• MATERIALS PROVIDED:
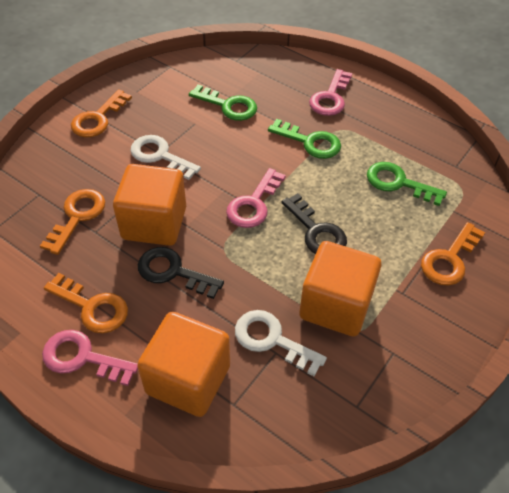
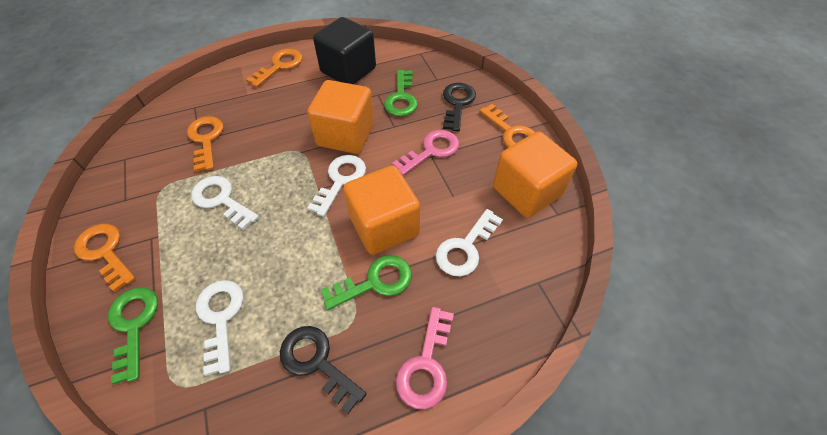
black cube: 0 -> 1
pink key: 3 -> 2
white key: 2 -> 4

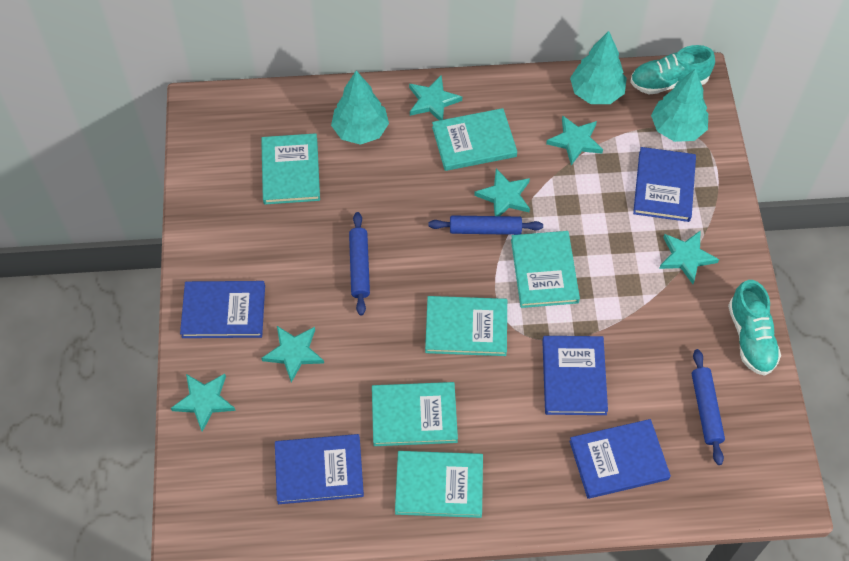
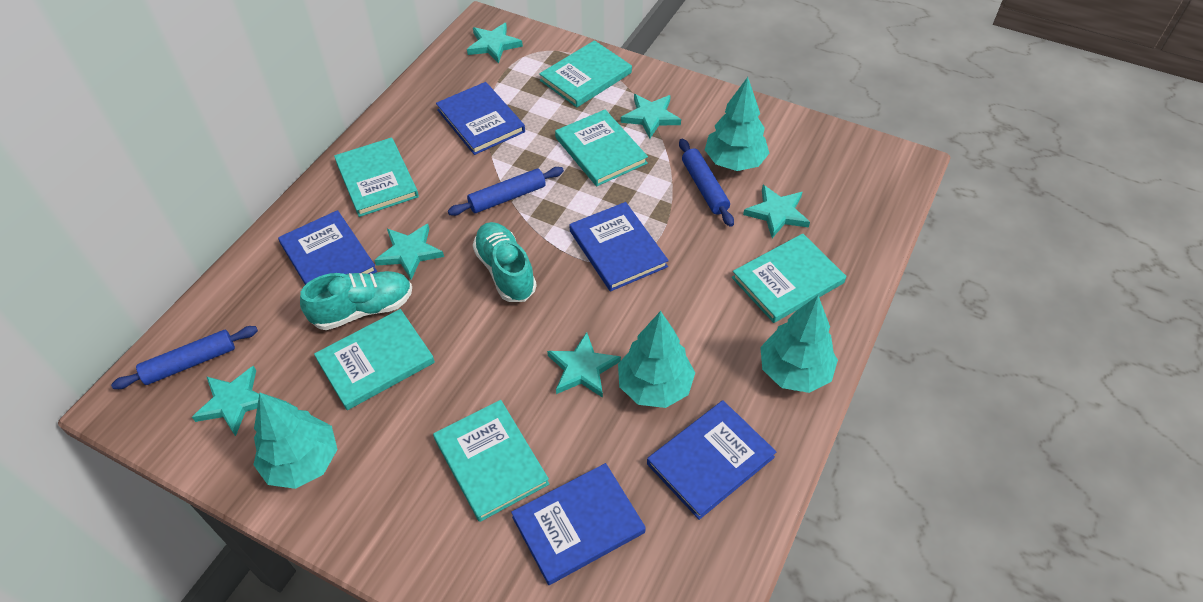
turquoise tree: 3 -> 4

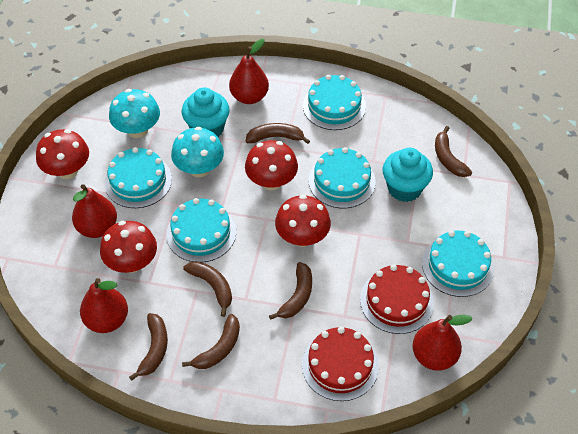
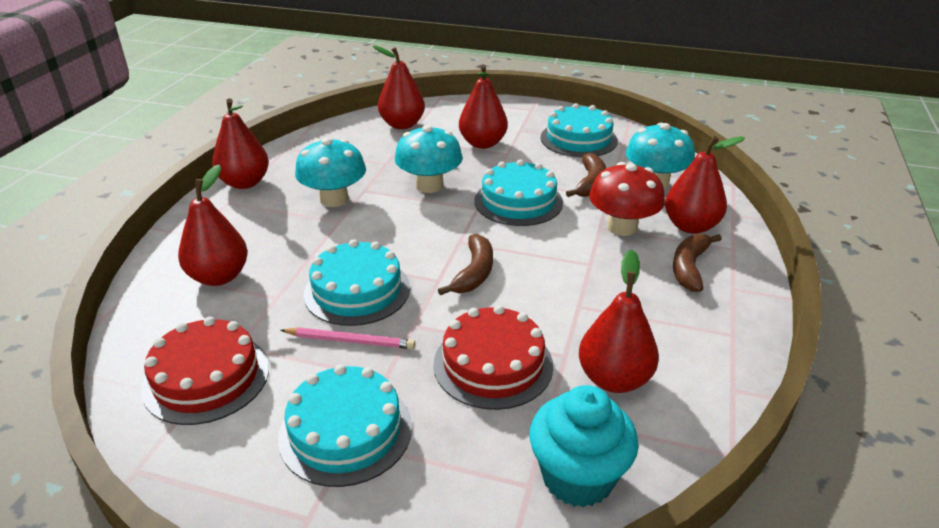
brown banana: 6 -> 3
pink pencil: 0 -> 1
red mushroom: 4 -> 1
red pear: 4 -> 6
turquoise cake: 5 -> 4
turquoise cupcake: 2 -> 1
turquoise mushroom: 2 -> 3

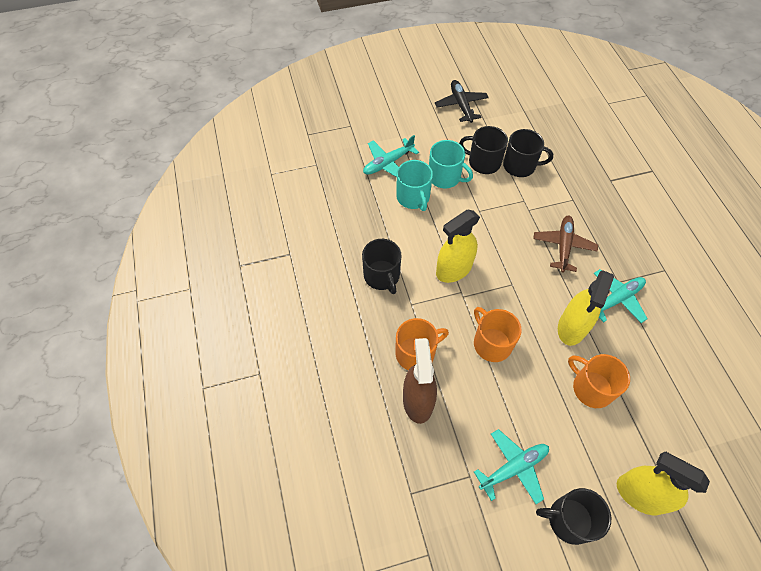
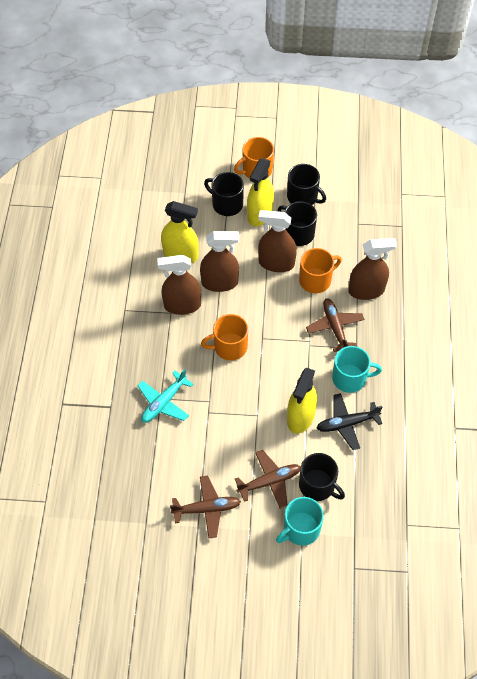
brown plane: 1 -> 3
brown spray bottle: 1 -> 4
turquoise plane: 3 -> 1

• AIM OF THE EXERCISE:
The reply must hold each line of the records verbatim and no pictures.

• RESPONSE AREA:
black cube: 0 -> 1
pink key: 3 -> 2
white key: 2 -> 4

turquoise tree: 3 -> 4

brown banana: 6 -> 3
pink pencil: 0 -> 1
red mushroom: 4 -> 1
red pear: 4 -> 6
turquoise cake: 5 -> 4
turquoise cupcake: 2 -> 1
turquoise mushroom: 2 -> 3

brown plane: 1 -> 3
brown spray bottle: 1 -> 4
turquoise plane: 3 -> 1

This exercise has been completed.